→ What you are asked to do
In the entries that follow, find the line containing "(577, 320) = (546, 555): blue bottle -> none" and the line containing "(595, 249) = (368, 184): purple", then retype exactly the lines from the first through the second, pictures excluded.

[Coordinate-based object records]
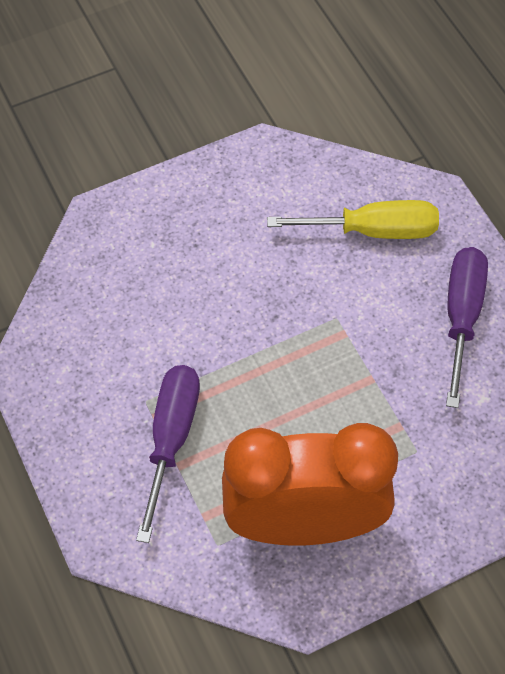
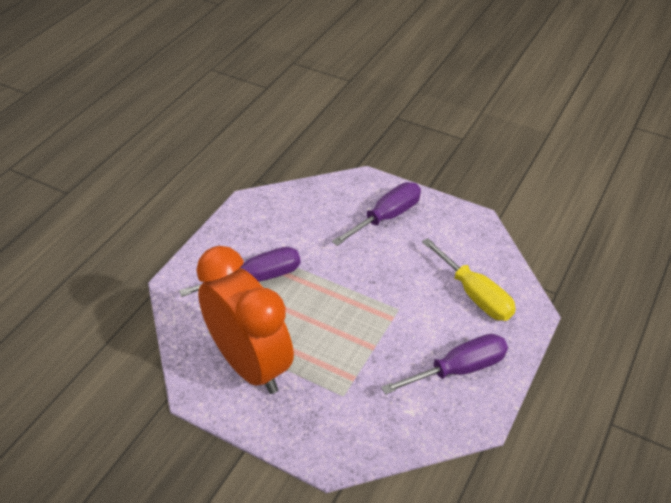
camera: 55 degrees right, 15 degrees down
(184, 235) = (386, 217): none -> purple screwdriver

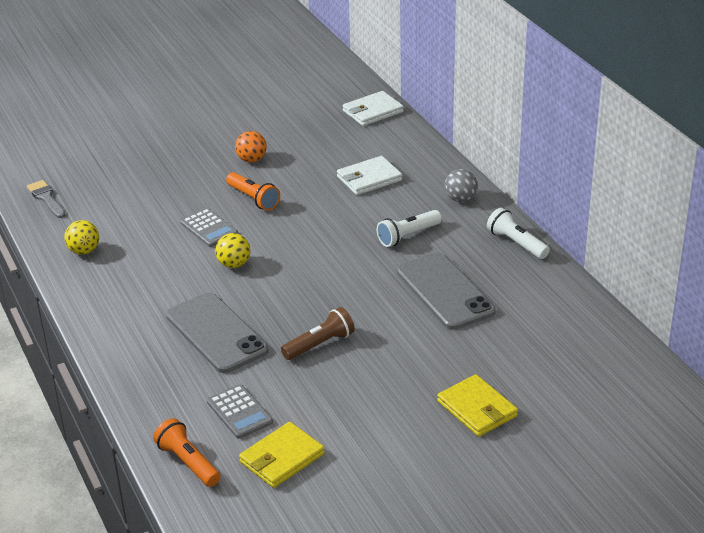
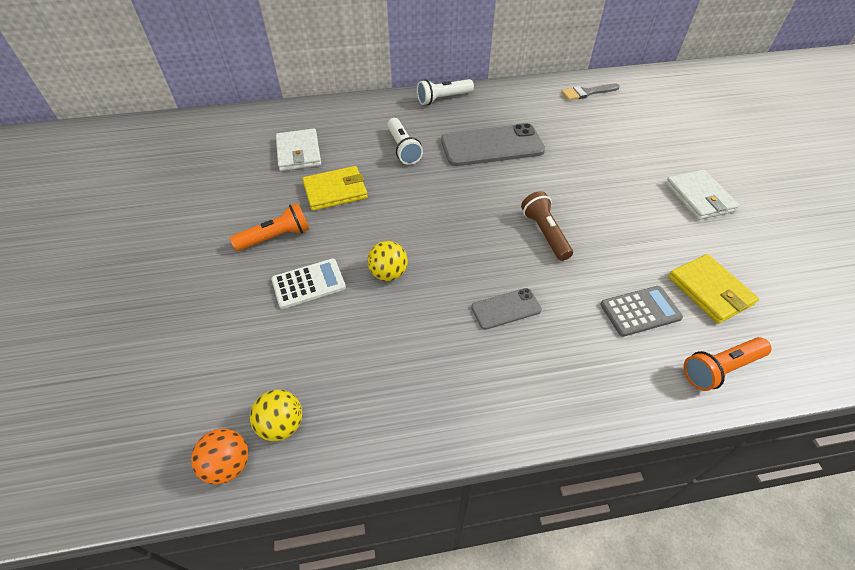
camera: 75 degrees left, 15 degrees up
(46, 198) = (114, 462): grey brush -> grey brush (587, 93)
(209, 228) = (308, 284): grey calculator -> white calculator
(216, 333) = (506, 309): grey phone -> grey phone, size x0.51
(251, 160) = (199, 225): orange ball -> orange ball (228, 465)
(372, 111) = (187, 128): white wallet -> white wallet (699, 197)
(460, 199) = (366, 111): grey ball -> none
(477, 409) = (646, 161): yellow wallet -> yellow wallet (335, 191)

...

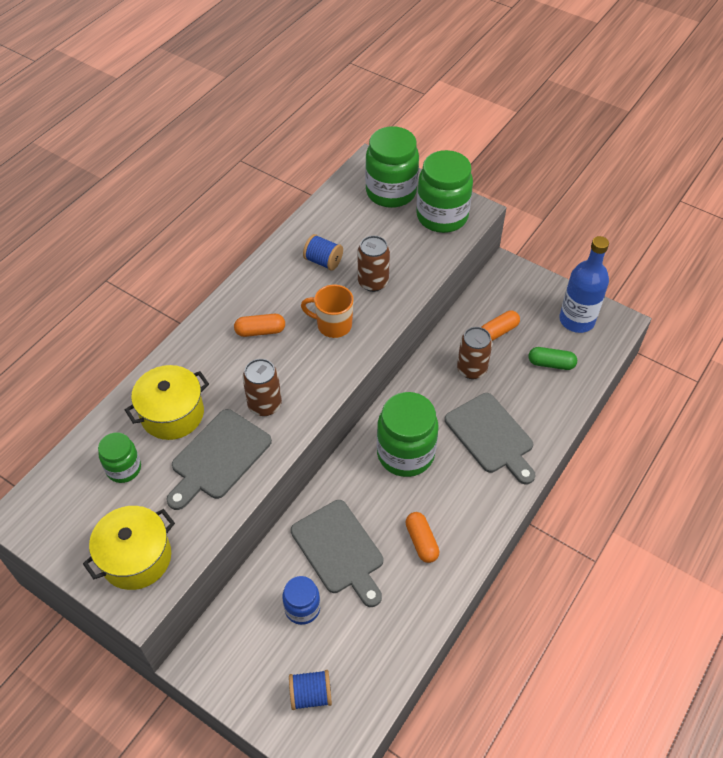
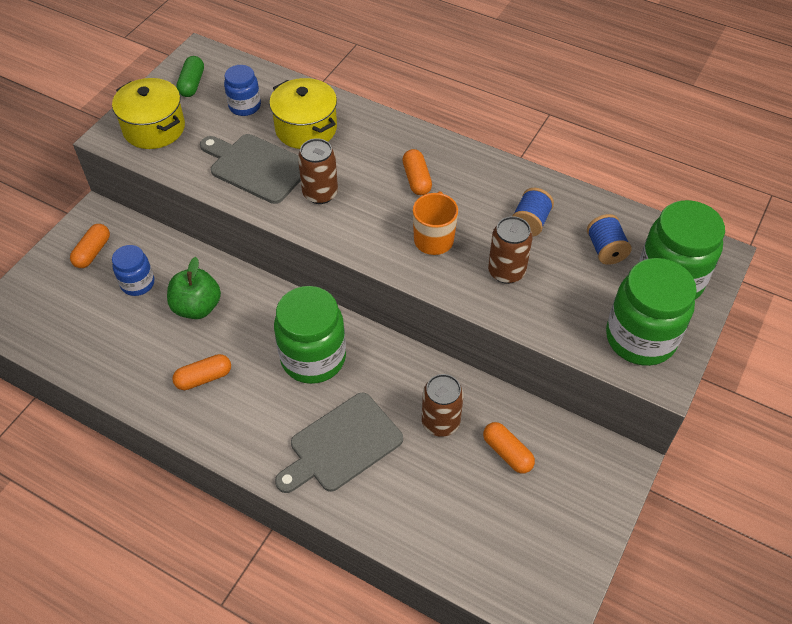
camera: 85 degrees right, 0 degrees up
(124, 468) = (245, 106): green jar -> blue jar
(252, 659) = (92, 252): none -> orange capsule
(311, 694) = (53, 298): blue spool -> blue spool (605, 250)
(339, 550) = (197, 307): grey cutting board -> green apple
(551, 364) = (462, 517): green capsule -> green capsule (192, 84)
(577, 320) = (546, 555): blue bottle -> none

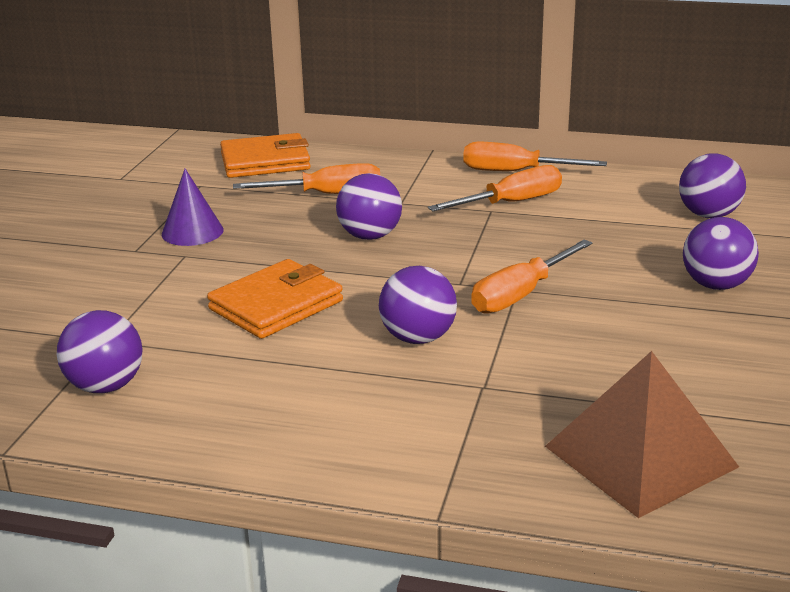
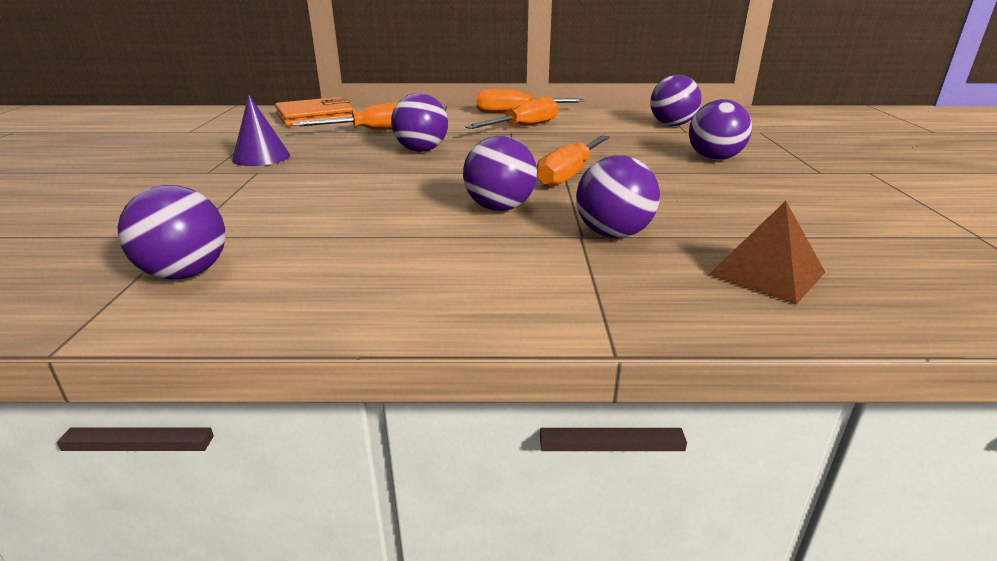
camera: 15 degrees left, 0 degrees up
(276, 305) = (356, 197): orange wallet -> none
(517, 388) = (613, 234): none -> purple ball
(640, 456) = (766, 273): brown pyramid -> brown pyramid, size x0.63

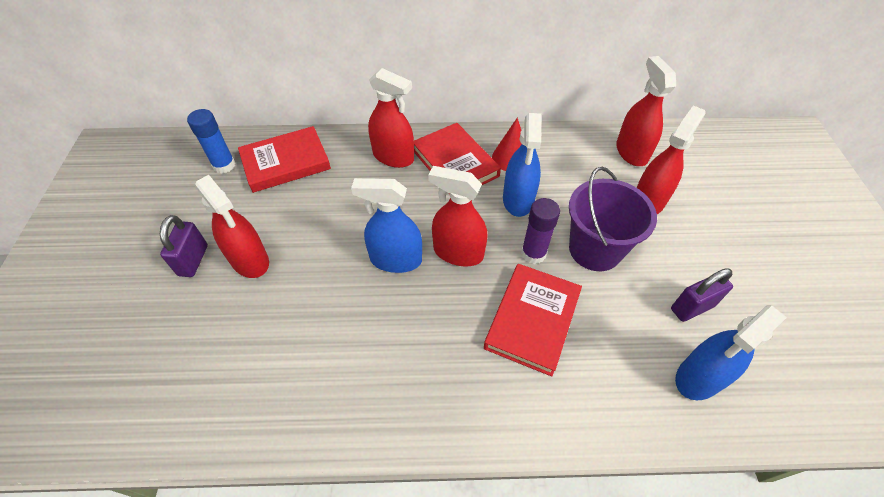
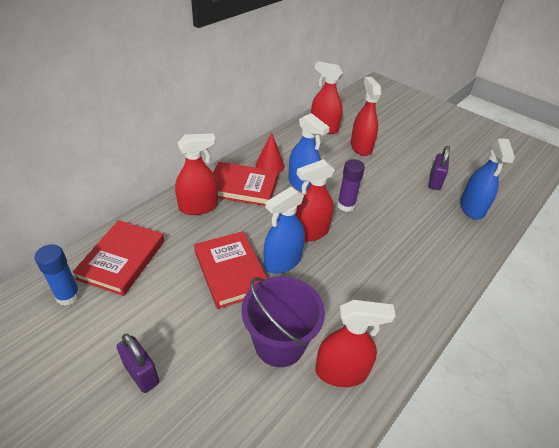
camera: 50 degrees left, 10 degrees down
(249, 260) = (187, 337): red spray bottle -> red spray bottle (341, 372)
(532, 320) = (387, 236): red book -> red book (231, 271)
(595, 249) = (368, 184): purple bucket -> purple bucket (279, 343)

==

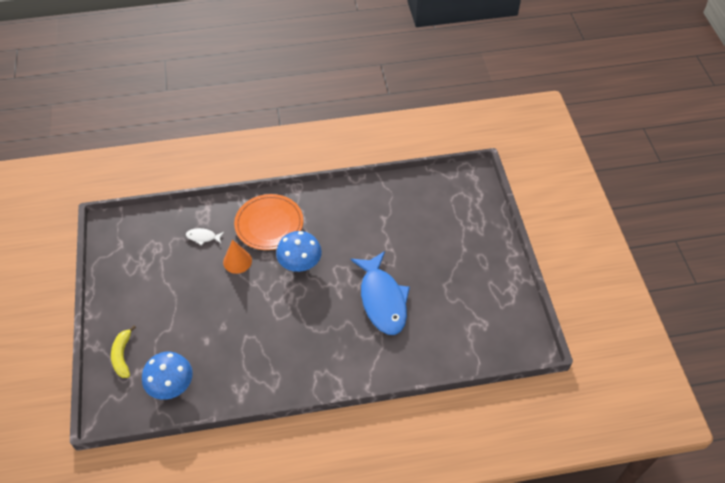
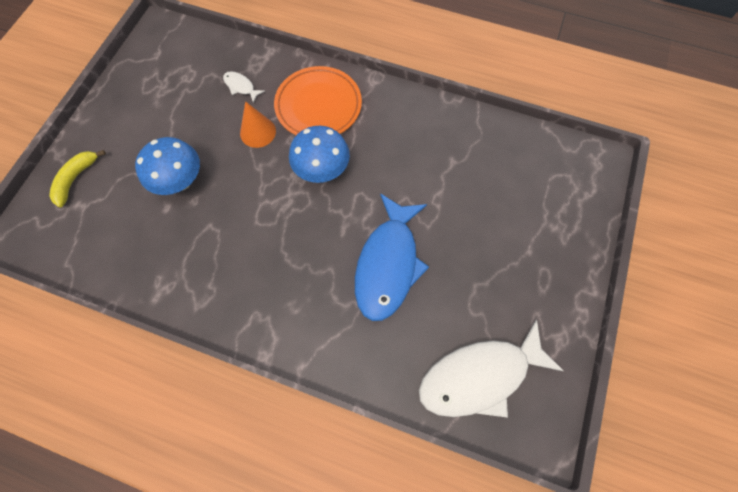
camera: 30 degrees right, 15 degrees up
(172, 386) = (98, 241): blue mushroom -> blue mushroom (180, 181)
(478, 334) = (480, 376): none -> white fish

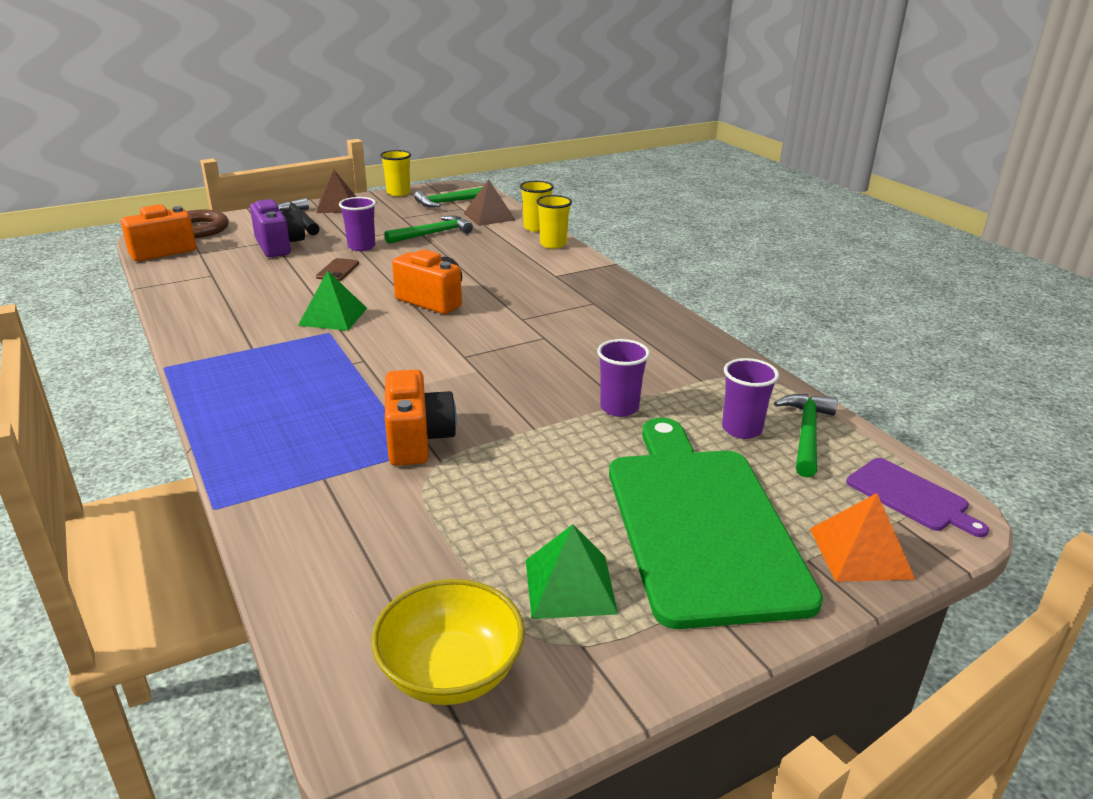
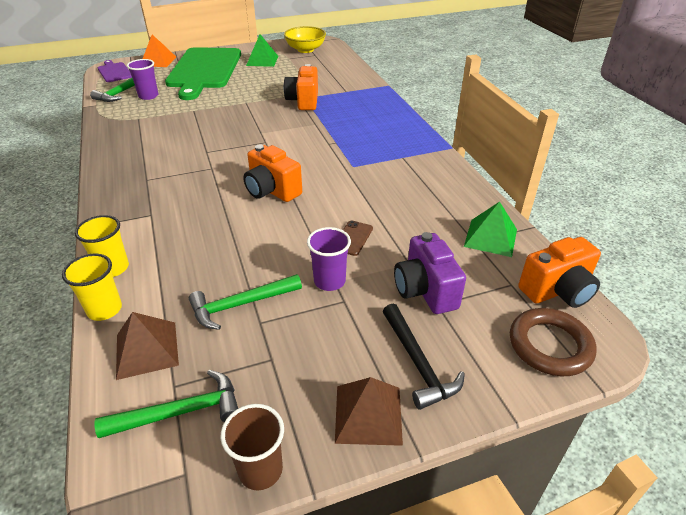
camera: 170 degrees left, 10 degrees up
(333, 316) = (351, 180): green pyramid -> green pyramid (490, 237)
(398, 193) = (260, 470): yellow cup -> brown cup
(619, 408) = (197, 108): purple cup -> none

→ Answer box
(577, 320) = (546, 555): blue bottle -> none

camera: 15 degrees left, 0 degrees up
(276, 305) = (356, 197): orange wallet -> none
(517, 388) = (613, 234): none -> purple ball
(640, 456) = (766, 273): brown pyramid -> brown pyramid, size x0.63

camera: 50 degrees left, 10 degrees down
(249, 260) = (187, 337): red spray bottle -> red spray bottle (341, 372)
(532, 320) = (387, 236): red book -> red book (231, 271)
(595, 249) = (368, 184): purple bucket -> purple bucket (279, 343)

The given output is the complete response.